● **To do**:
For the records below, work out the number of lines holding "brick" and reply with only that.

● **Listed records**:
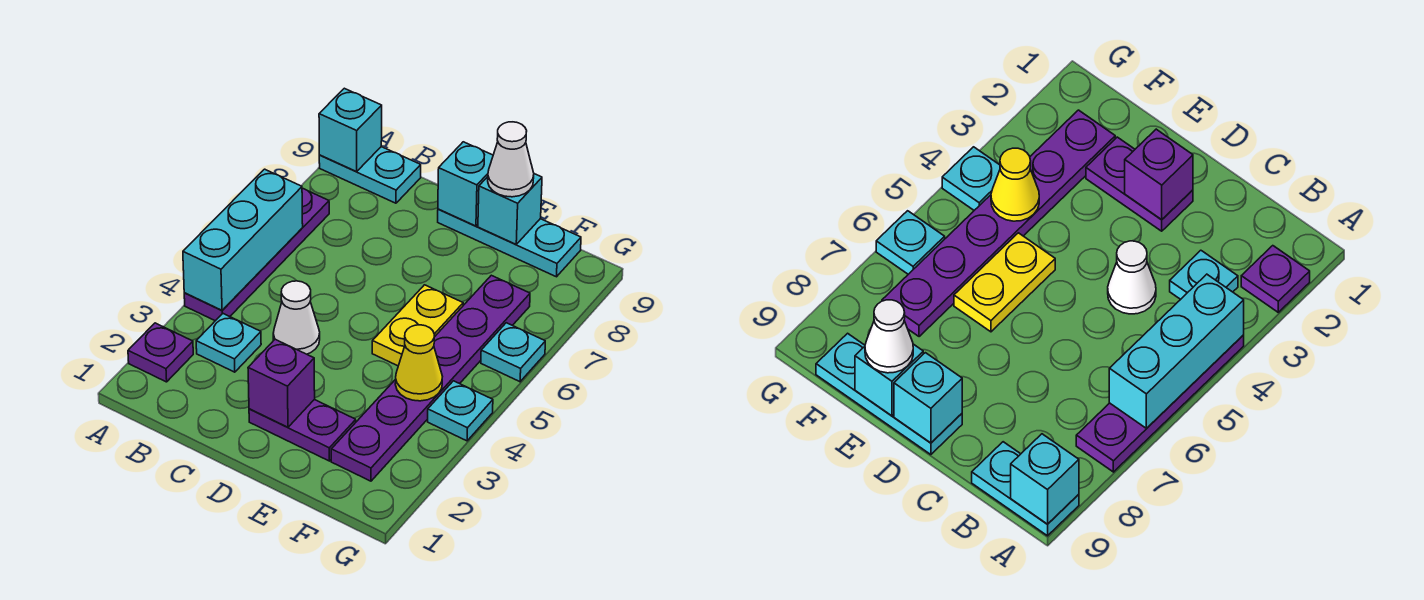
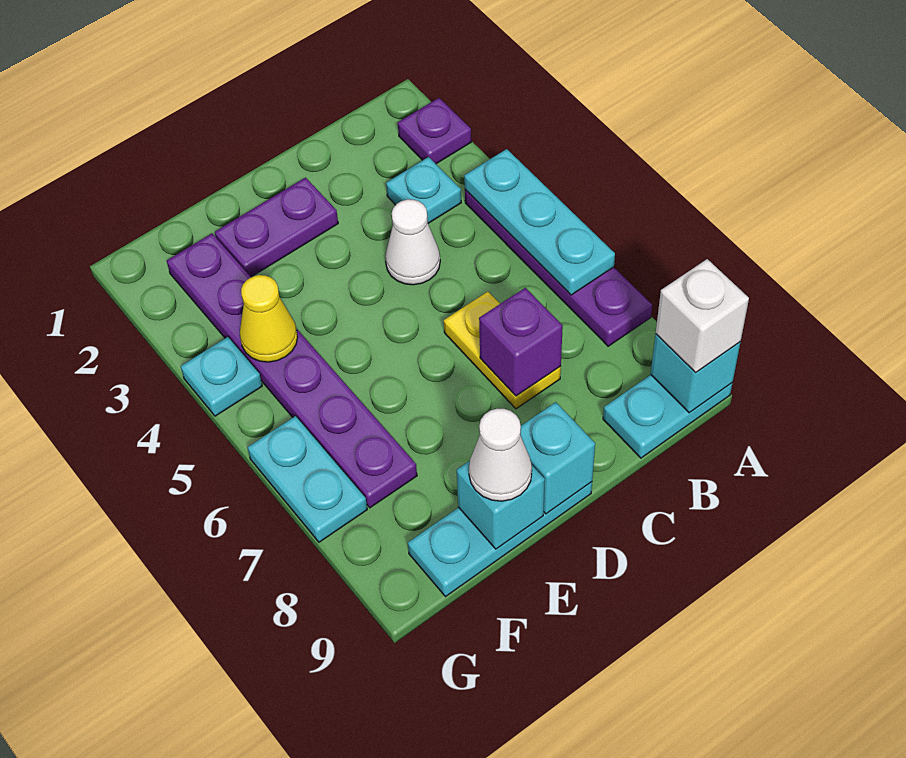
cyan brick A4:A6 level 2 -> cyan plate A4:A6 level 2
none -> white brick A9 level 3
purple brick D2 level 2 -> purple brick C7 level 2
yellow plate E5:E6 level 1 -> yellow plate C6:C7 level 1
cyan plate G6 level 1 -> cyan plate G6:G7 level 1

...

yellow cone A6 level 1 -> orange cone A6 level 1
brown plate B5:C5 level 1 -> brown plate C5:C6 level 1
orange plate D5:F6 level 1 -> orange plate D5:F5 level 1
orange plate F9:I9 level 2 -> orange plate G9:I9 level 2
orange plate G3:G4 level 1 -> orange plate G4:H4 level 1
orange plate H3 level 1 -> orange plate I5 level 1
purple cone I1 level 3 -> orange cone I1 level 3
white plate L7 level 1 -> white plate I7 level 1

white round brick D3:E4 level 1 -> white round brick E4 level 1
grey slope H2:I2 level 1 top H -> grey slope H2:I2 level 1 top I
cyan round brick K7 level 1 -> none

● **Exercise response**:
5